[EXERCISE REQUIREMENTS] Check each line of the listing for the string "plant", count the lines that have it, and answer with that number only.

[ENTRIES SHOWN]
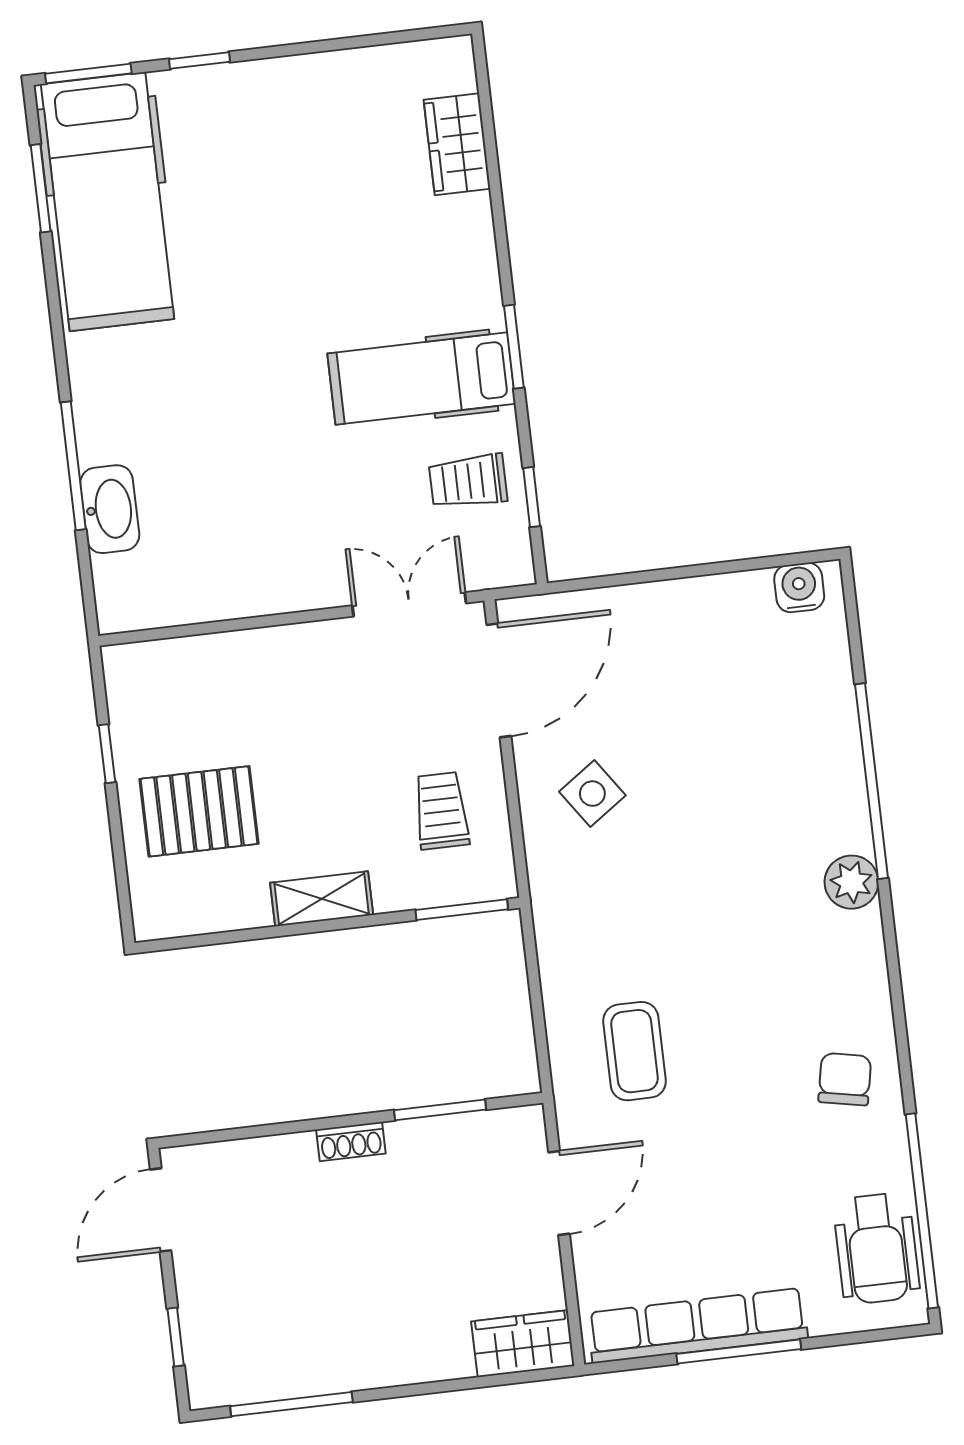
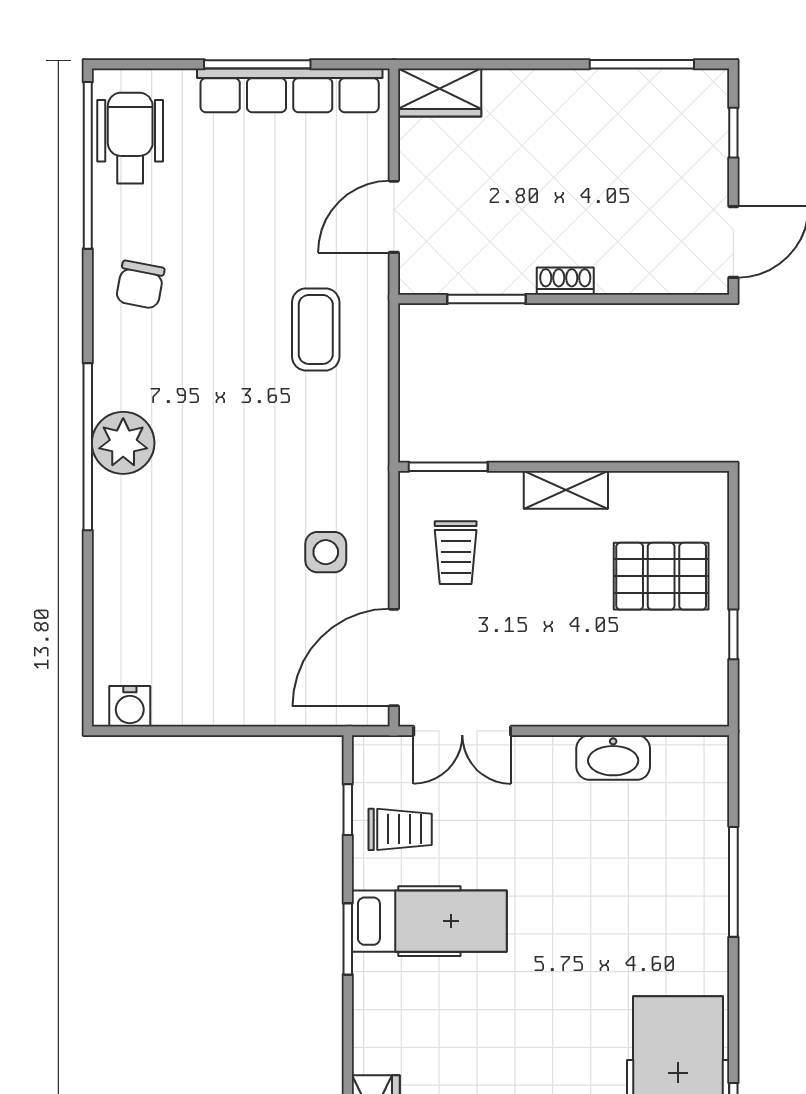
washbasin: (110, 509) -> (613, 758), moved, turned -90
window: (871, 781) -> (88, 447), moved
side table: (592, 794) -> (326, 552), turned 35
plant: (851, 882) -> (123, 443), width x1.36, depth x1.36

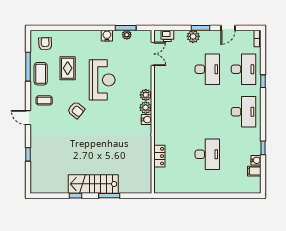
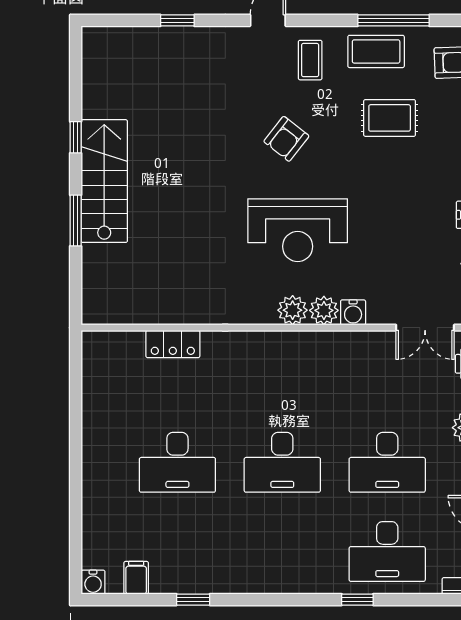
reception desk: (102, 80) -> (298, 230), moved
desk: (243, 112) -> (282, 462), moved
water cooler: (147, 120) -> (353, 312), moved
water cooler: (256, 160) -> (93, 582), moved

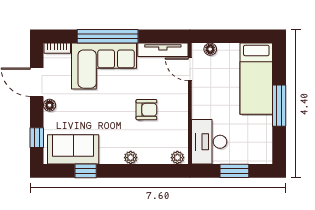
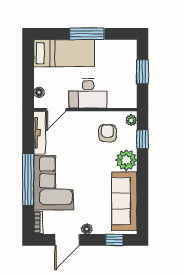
armchair: (146, 110) -> (107, 133), moved
desk: (209, 142) -> (88, 93), moved
sofa: (73, 149) -> (124, 201), width x1.36
plant: (131, 158) -> (126, 160), width x1.87, depth x1.87
window: (86, 171) -> (142, 139), moved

[WRITTEN ANSWER] 2